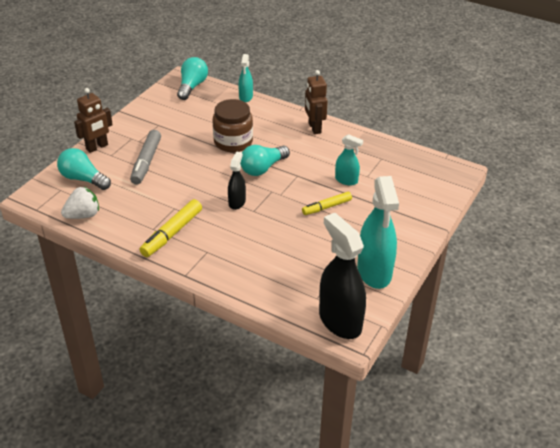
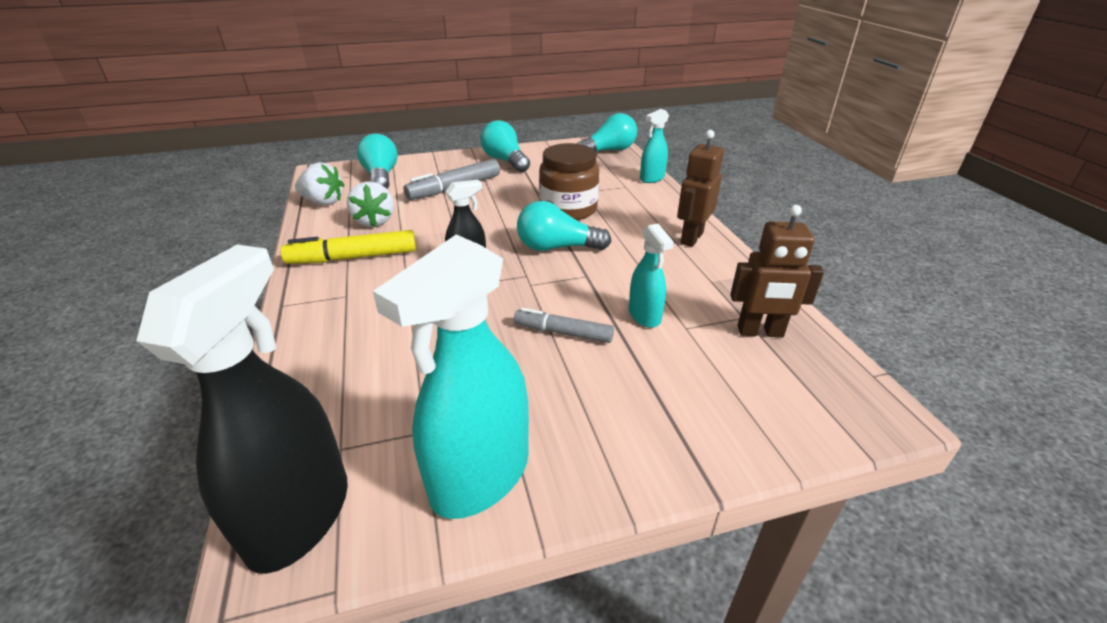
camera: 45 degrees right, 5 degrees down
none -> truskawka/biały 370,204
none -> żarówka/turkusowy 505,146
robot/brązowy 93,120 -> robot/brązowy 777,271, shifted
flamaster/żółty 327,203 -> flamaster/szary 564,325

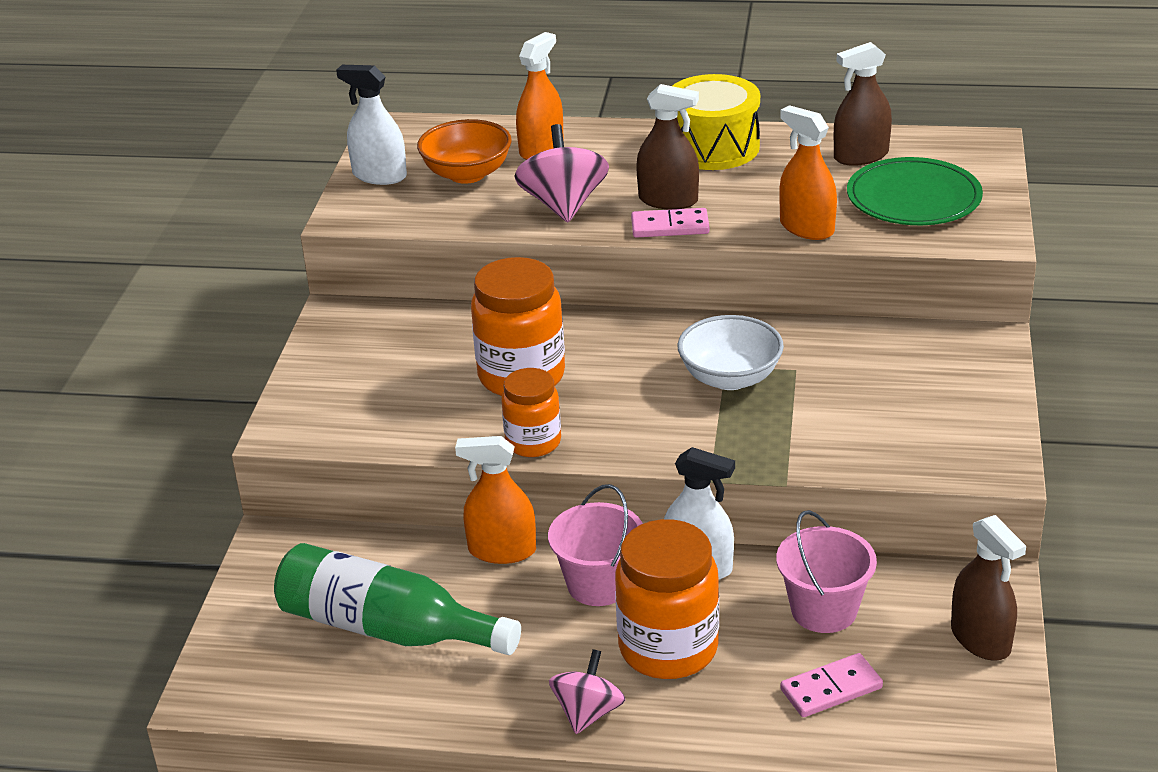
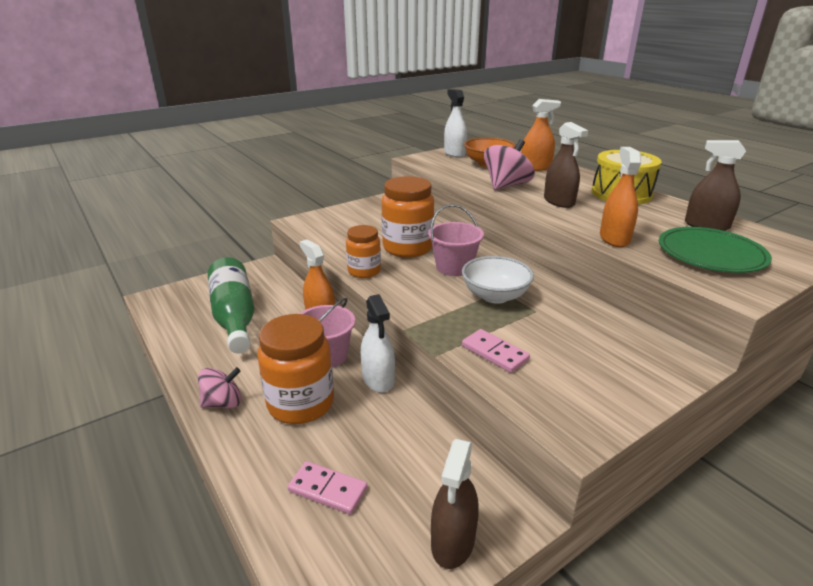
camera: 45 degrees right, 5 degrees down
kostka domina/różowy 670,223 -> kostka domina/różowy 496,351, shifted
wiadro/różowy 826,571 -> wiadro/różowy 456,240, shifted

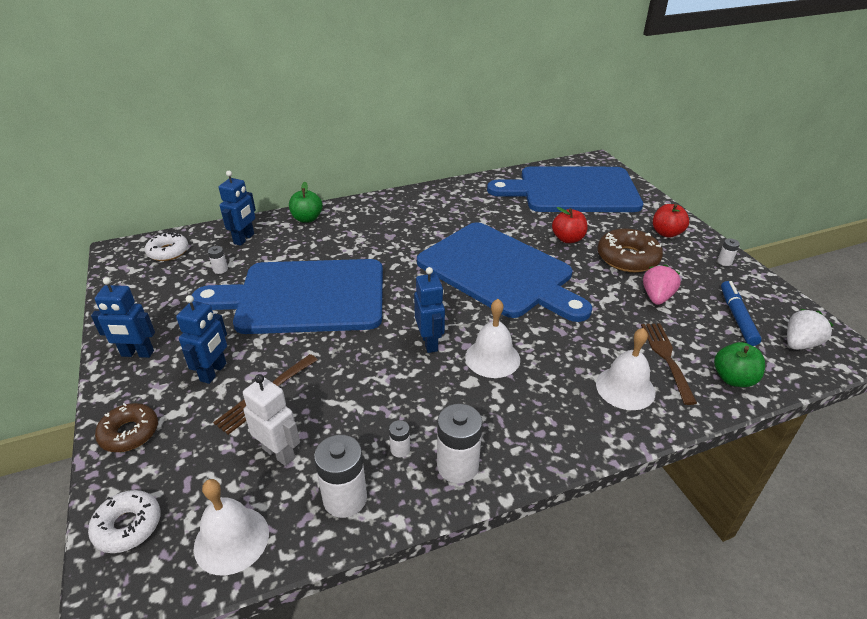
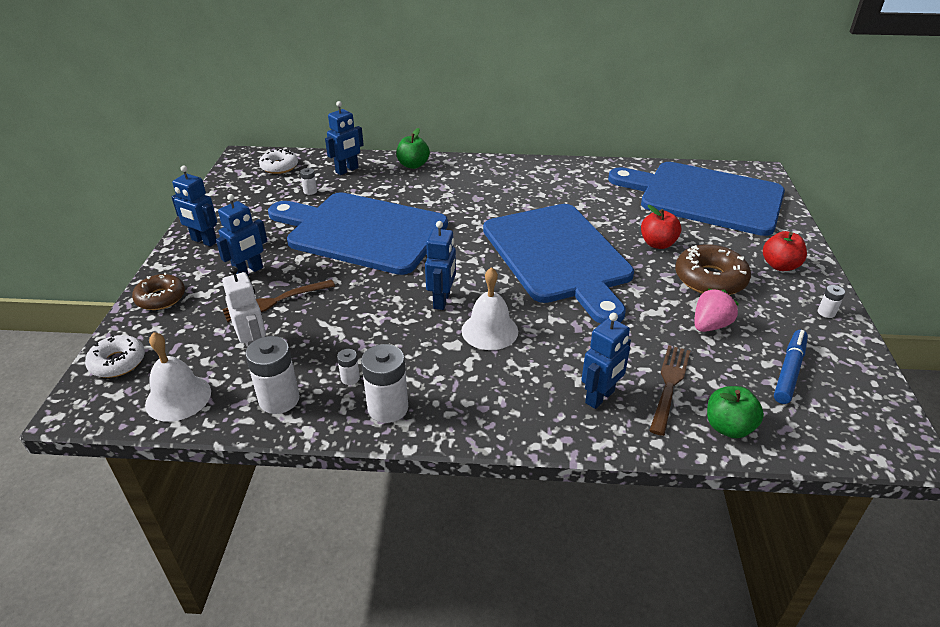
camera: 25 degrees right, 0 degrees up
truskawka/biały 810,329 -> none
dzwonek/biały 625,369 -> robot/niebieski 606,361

-.-.-

TASK PROMPT: Could you repeat exactly the lines from the one containing "robot/brązowy 93,120 ->" to the last line of the records, both included, and leave out every picture?

SOLUTION TO THIS PROBLEM:
robot/brązowy 93,120 -> robot/brązowy 777,271, shifted
flamaster/żółty 327,203 -> flamaster/szary 564,325

camera: 45 degrees right, 5 degrees down
kostka domina/różowy 670,223 -> kostka domina/różowy 496,351, shifted
wiadro/różowy 826,571 -> wiadro/różowy 456,240, shifted

camera: 25 degrees right, 0 degrees up
truskawka/biały 810,329 -> none
dzwonek/biały 625,369 -> robot/niebieski 606,361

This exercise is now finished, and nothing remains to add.